Instructions for the task. Where a line holds the word "soap", copy that line from the data below.

[Records drawn from a dataset]
--

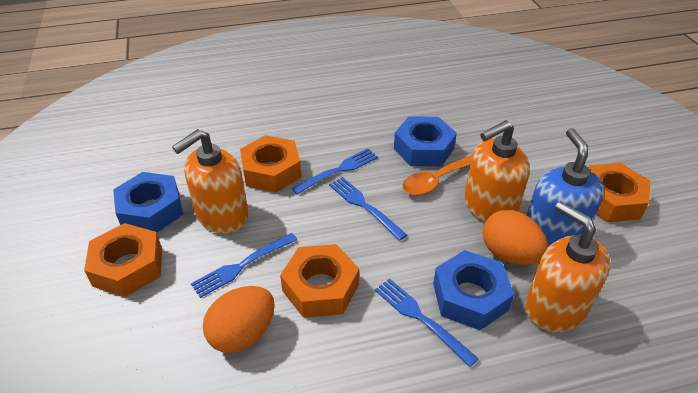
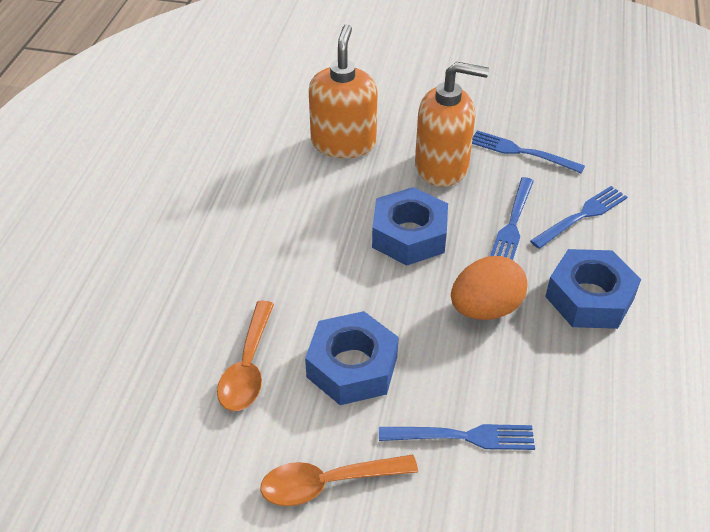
blue soap dispenser: 1 -> 0
orange egg: 2 -> 1
orange nut: 4 -> 0
orange soap dispenser: 3 -> 2
orange spoon: 1 -> 2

--

Answer to this exercise.
blue soap dispenser: 1 -> 0
orange soap dispenser: 3 -> 2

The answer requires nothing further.